[Stored data entries]
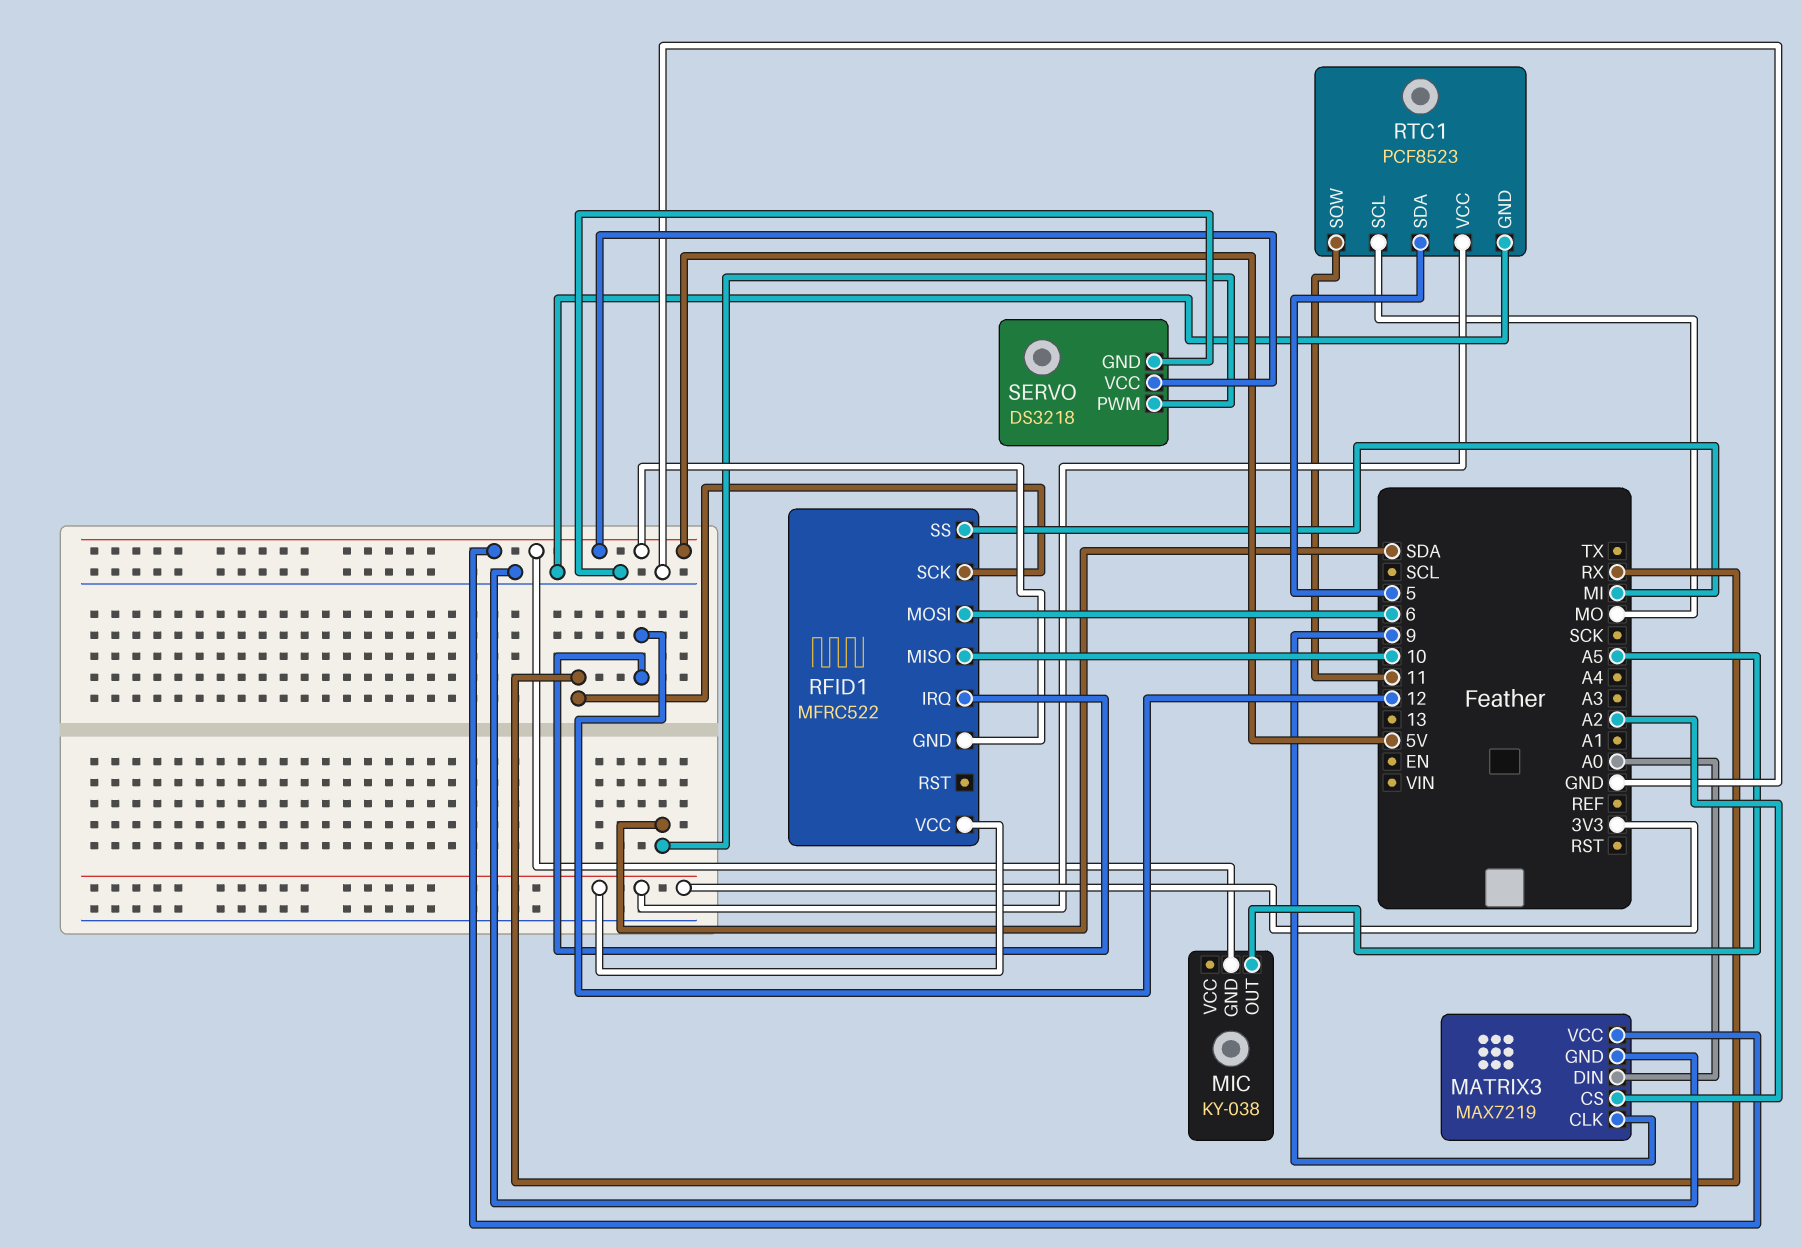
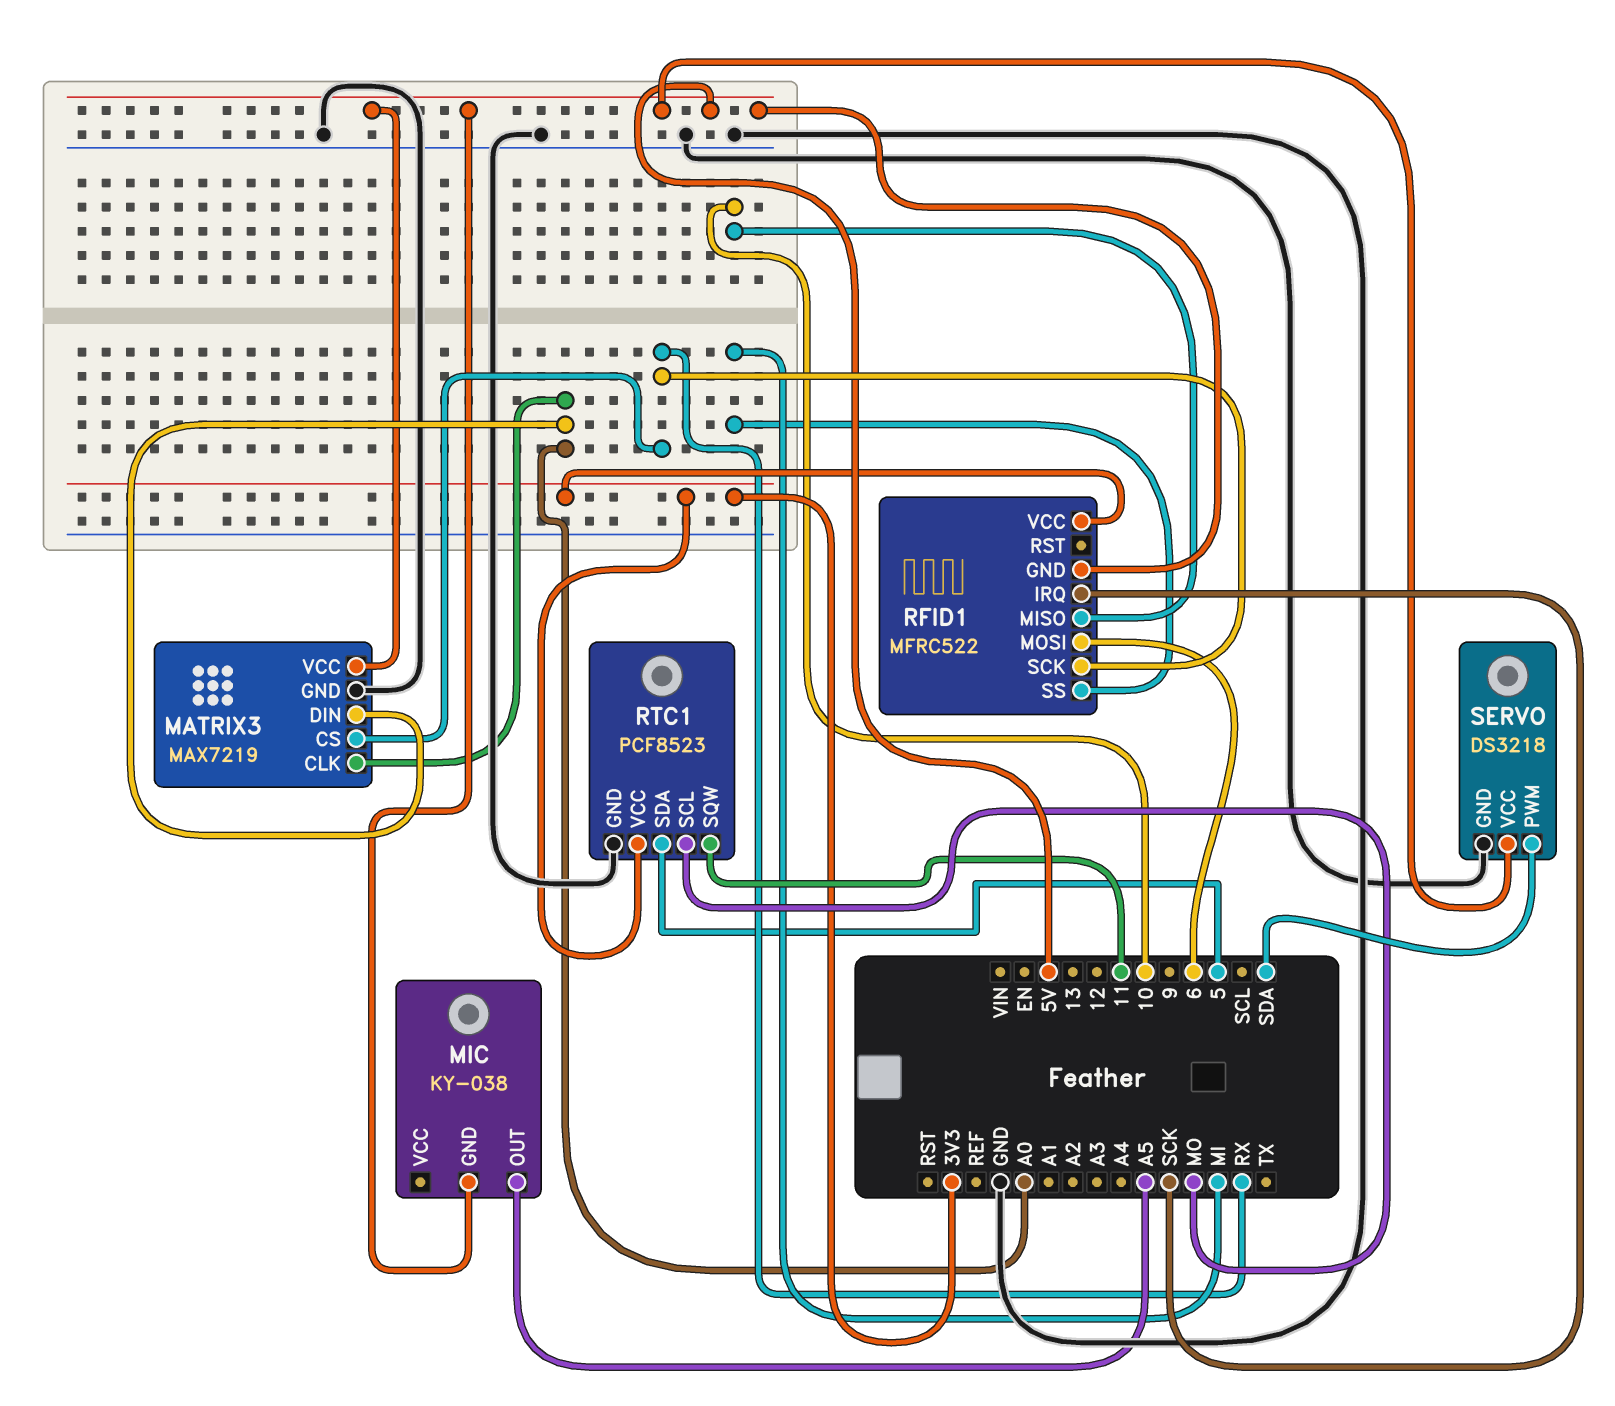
MATRIX3 pin CLK: 9 -> A0
MATRIX3 pin CS: A2 -> RX
RFID1 pin IRQ: 12 -> SCK

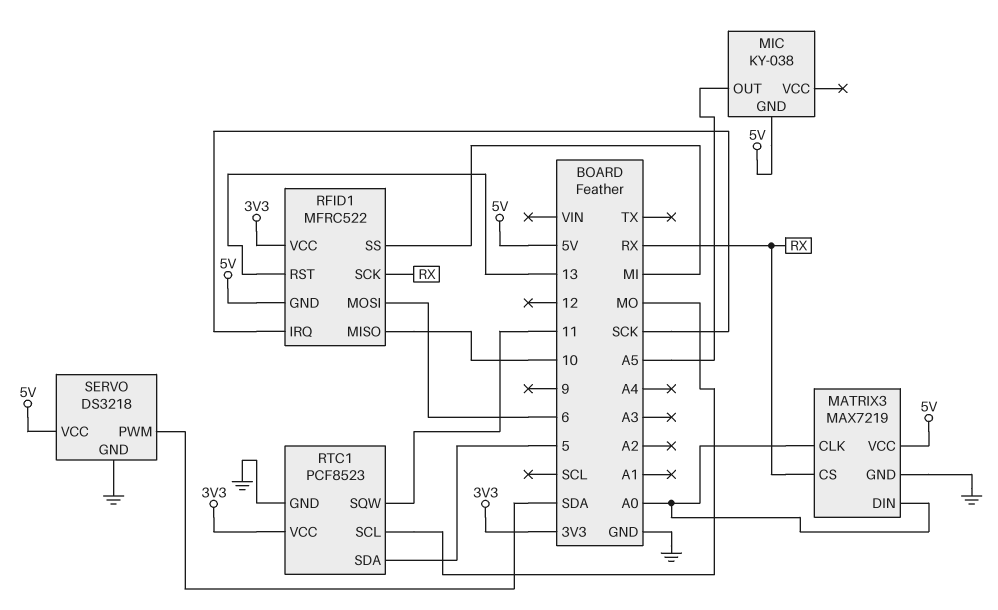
RFID1 pin RST: none -> 13

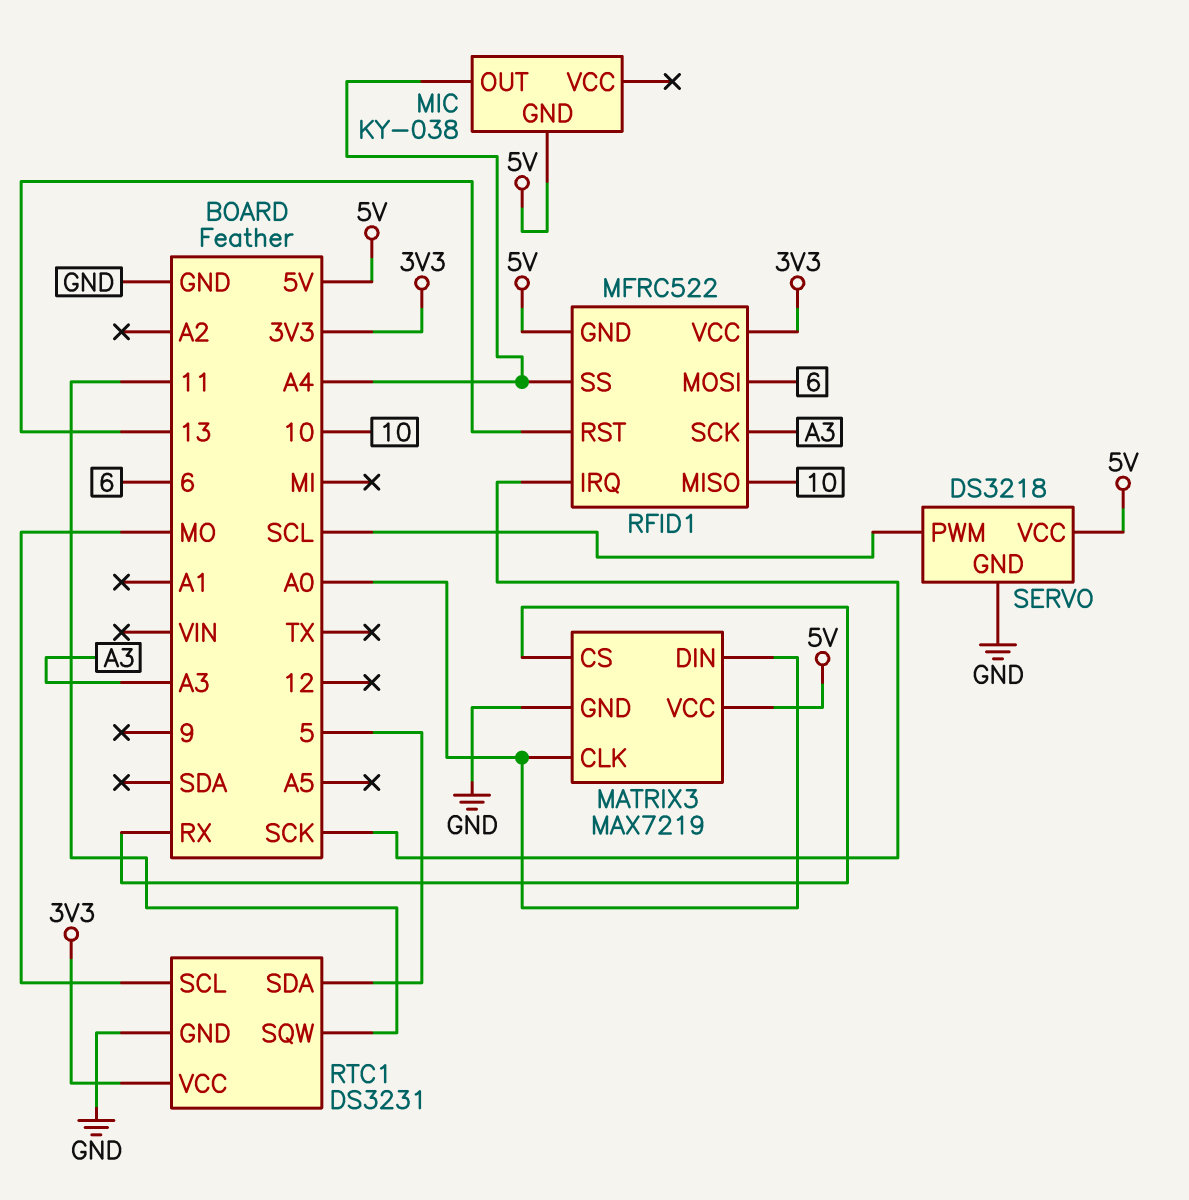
MIC pin OUT: A5 -> A4
RFID1 pin SCK: RX -> A3
RFID1 pin SS: MI -> A4
RTC1: PCF8523 -> DS3231
SERVO pin PWM: SDA -> SCL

**DESCRIPTION OF THE TASK:** An exact copy of all the entries above is required, with every picture left out.

**OUTPUT:**
MATRIX3 pin CLK: 9 -> A0
MATRIX3 pin CS: A2 -> RX
RFID1 pin IRQ: 12 -> SCK

RFID1 pin RST: none -> 13

MIC pin OUT: A5 -> A4
RFID1 pin SCK: RX -> A3
RFID1 pin SS: MI -> A4
RTC1: PCF8523 -> DS3231
SERVO pin PWM: SDA -> SCL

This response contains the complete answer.